* **WHAT TO PRODUCE**
Reproduce the section of the listing that begins at the line containing "resized,Kappe/weiß,<455 447>,,<467 344>,x2.22" and finishes at the line containing "# camera: 25 degrees right, 0 degrees up". Include both end lines and nothing beyond them.

* **EXERCISE INPUT**

---------------

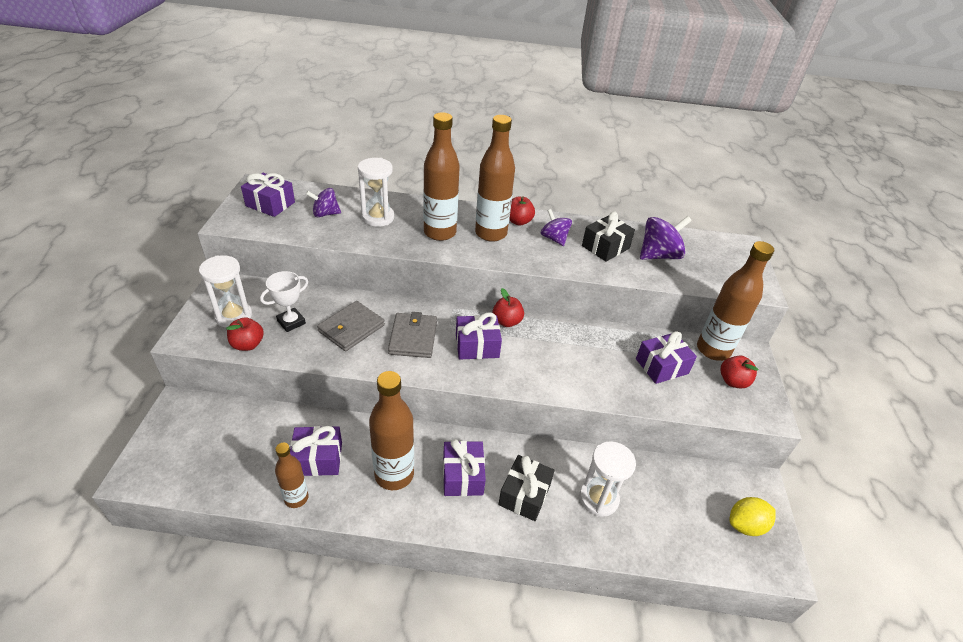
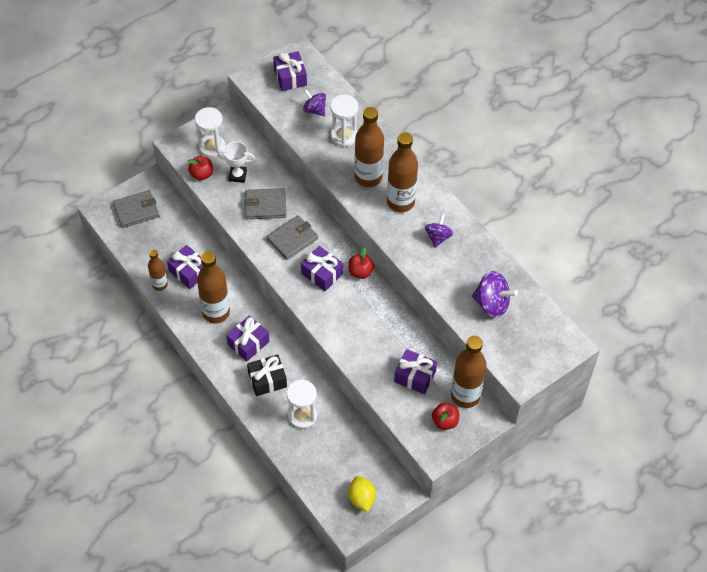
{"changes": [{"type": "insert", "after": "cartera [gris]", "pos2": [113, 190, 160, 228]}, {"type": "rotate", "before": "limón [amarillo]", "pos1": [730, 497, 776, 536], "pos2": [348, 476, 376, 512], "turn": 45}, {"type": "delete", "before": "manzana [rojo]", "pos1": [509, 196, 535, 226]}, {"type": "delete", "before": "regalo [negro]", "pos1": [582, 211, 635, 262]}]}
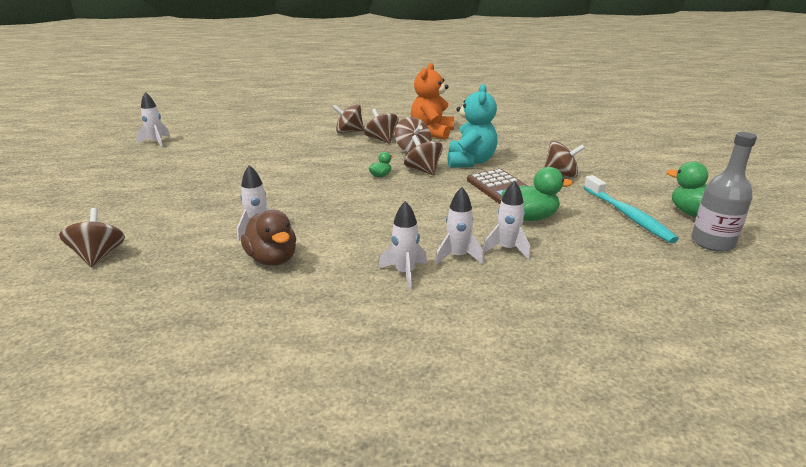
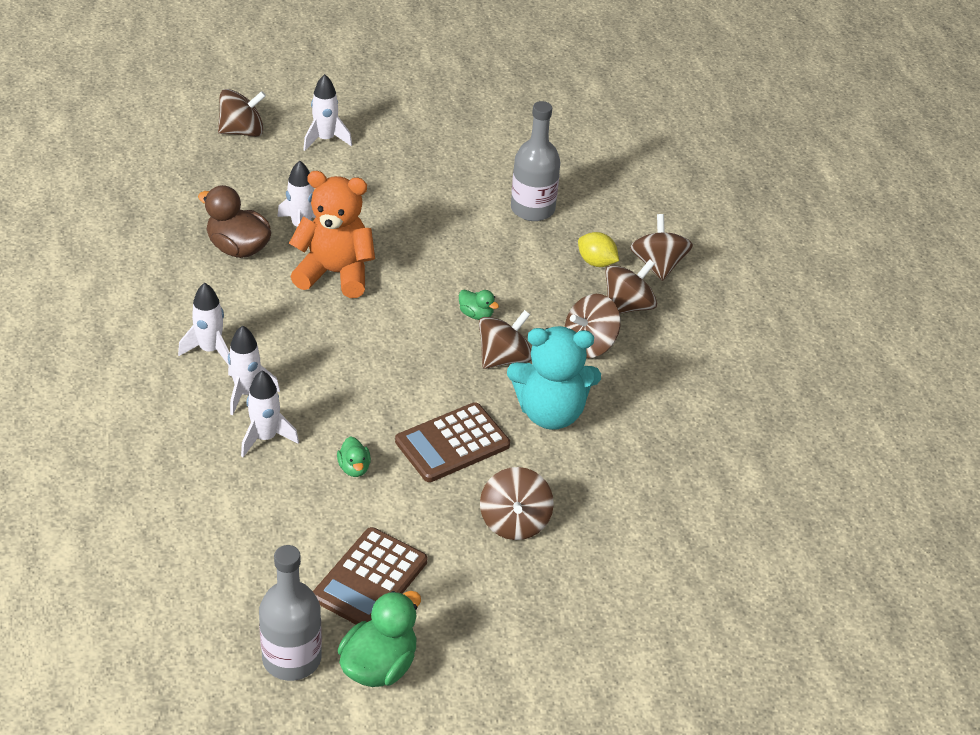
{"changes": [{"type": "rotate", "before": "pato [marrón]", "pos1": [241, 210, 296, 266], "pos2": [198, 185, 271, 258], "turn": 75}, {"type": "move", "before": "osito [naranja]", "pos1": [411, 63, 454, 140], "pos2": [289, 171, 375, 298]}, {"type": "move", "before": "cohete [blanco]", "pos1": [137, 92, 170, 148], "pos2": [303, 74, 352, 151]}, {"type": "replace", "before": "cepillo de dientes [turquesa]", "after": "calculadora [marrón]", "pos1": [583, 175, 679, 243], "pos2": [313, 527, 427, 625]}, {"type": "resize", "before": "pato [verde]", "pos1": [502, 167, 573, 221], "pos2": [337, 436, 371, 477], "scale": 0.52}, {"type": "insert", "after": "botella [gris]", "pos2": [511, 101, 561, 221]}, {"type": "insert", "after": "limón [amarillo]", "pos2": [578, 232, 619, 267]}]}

---------------

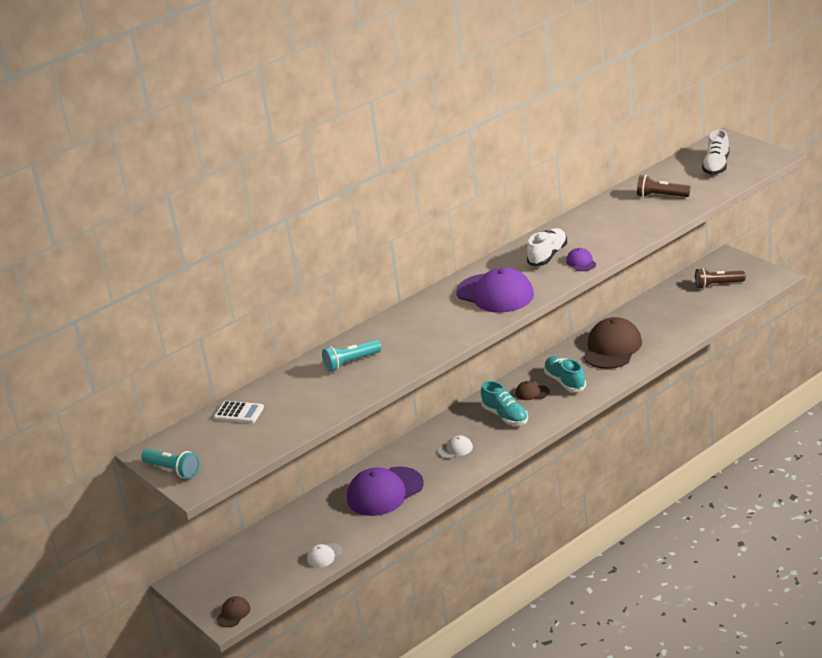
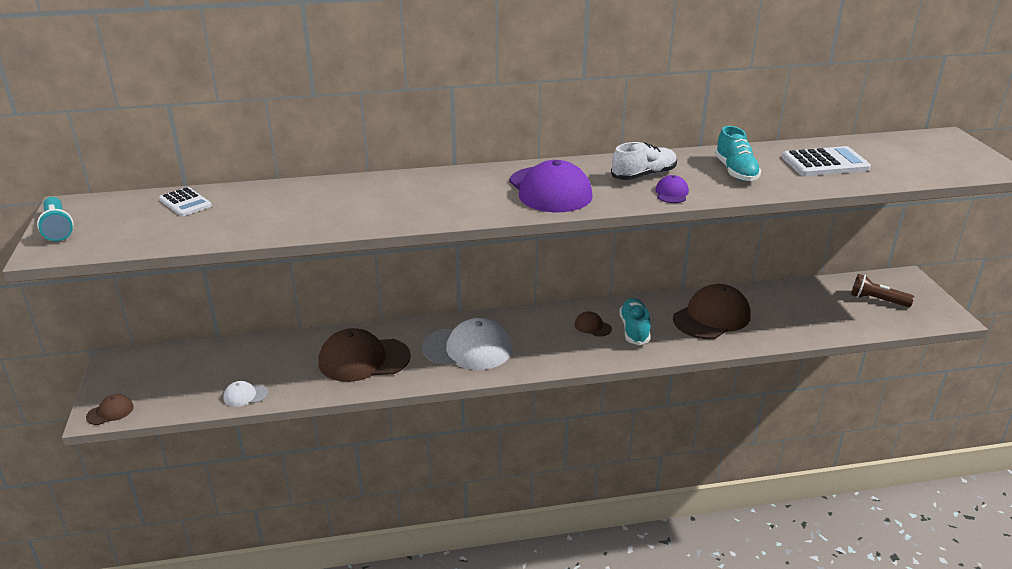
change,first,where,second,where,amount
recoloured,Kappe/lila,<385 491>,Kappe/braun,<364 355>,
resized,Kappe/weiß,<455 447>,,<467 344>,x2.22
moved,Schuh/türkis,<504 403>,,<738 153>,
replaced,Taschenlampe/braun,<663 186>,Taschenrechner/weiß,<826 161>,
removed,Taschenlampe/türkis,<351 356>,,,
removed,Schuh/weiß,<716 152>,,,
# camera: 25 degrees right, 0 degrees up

---------------

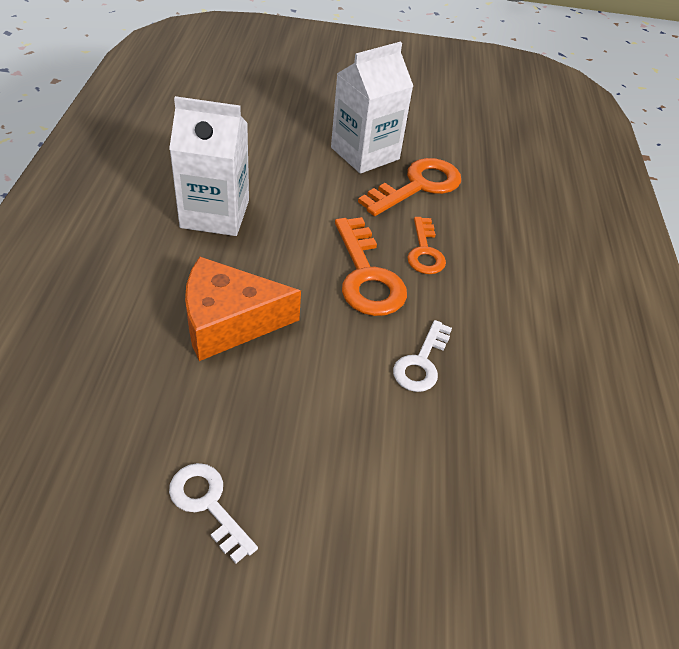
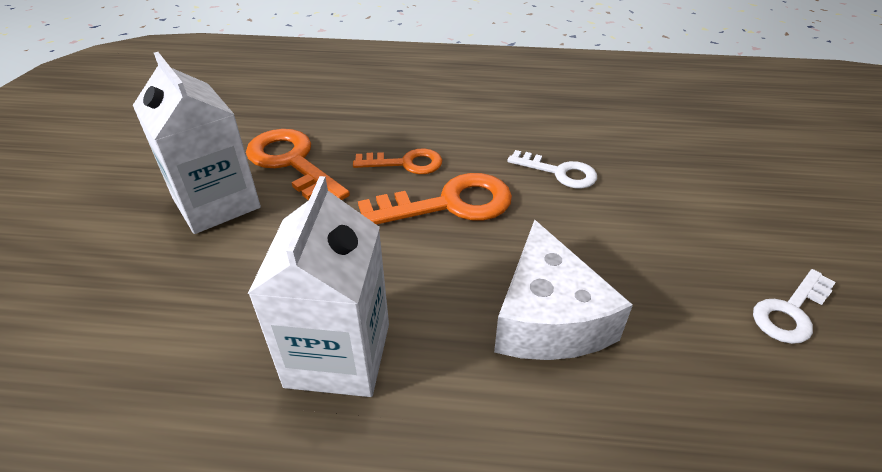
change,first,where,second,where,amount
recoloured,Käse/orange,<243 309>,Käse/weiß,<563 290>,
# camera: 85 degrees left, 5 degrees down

---------------

* **EXERCISE RESPONSE**
resized,Kappe/weiß,<455 447>,,<467 344>,x2.22
moved,Schuh/türkis,<504 403>,,<738 153>,
replaced,Taschenlampe/braun,<663 186>,Taschenrechner/weiß,<826 161>,
removed,Taschenlampe/türkis,<351 356>,,,
removed,Schuh/weiß,<716 152>,,,
# camera: 25 degrees right, 0 degrees up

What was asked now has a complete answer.